Exercise:
Throughout the entries below, report every line where "cone" is found.

————————

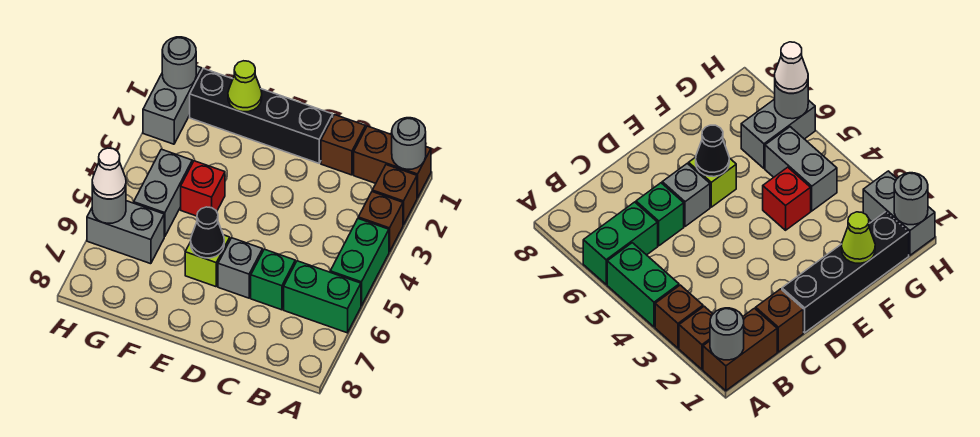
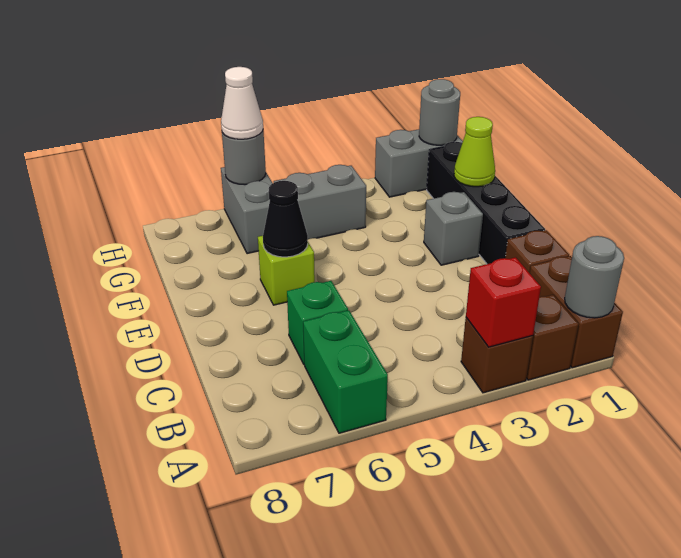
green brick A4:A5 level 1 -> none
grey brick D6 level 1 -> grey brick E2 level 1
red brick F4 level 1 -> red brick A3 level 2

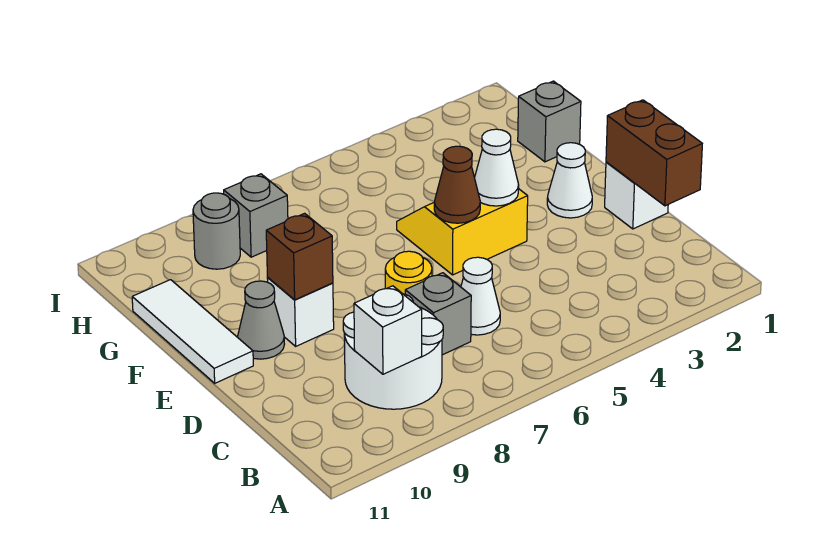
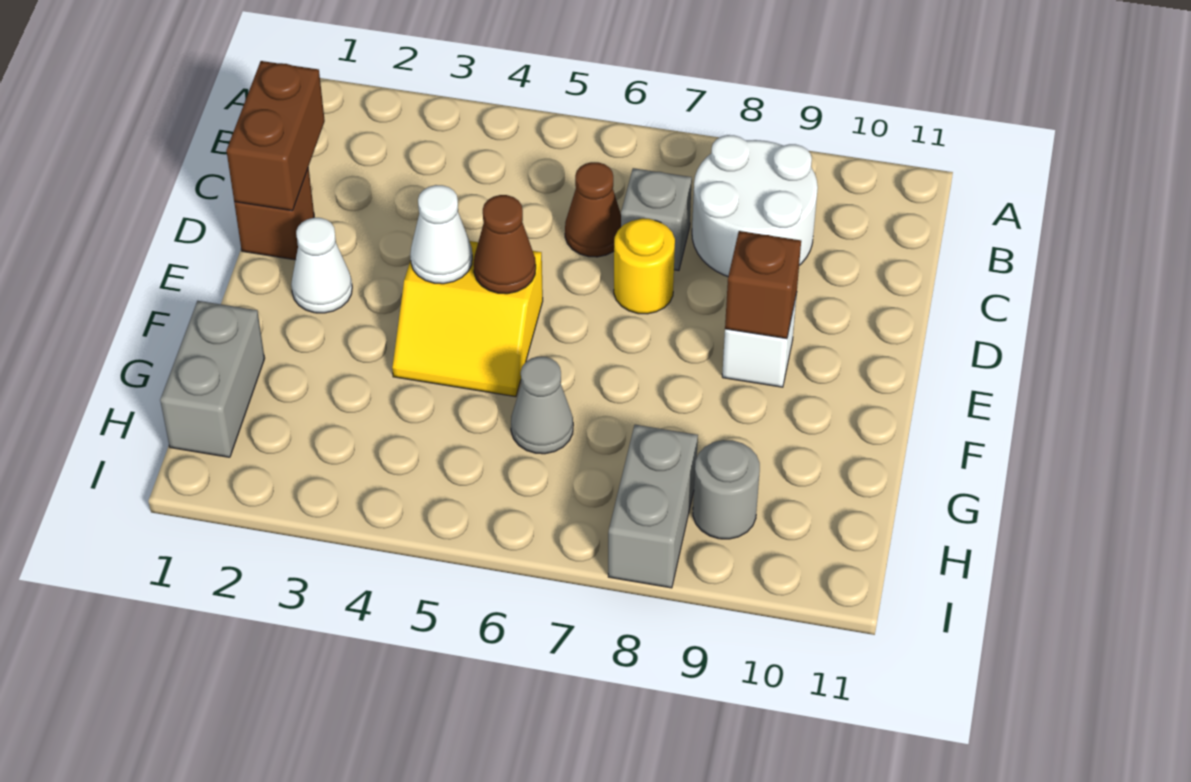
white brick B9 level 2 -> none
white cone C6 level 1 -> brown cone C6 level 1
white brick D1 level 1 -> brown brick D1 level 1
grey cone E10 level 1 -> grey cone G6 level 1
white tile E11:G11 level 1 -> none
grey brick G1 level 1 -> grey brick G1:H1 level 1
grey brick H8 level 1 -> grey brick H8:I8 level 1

————————

Exercise answer:
white cone C6 level 1 -> brown cone C6 level 1
grey cone E10 level 1 -> grey cone G6 level 1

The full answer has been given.